WORK TO DO: State how many of the lines below contain the string "rectangle", treating uppercase and lowercase as different. Give only the number.

INFORMATION SHOWN:
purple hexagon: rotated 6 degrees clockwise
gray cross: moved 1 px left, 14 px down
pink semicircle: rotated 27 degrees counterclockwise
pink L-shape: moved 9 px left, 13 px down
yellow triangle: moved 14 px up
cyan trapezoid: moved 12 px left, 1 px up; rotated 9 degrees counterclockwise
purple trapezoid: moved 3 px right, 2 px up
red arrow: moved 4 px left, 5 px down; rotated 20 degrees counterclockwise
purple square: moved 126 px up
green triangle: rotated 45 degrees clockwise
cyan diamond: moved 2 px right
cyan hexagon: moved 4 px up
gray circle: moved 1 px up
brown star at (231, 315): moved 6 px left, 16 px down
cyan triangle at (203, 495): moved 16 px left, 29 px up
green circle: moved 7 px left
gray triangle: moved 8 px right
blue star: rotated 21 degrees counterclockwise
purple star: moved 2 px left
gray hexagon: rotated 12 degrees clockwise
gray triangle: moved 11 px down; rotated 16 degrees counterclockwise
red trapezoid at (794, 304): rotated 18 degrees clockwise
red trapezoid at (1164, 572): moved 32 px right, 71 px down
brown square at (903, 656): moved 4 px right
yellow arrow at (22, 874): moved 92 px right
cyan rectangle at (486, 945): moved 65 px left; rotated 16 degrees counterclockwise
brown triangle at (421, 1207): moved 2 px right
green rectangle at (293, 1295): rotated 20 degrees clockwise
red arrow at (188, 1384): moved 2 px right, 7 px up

WRITTEN ANSWER: 2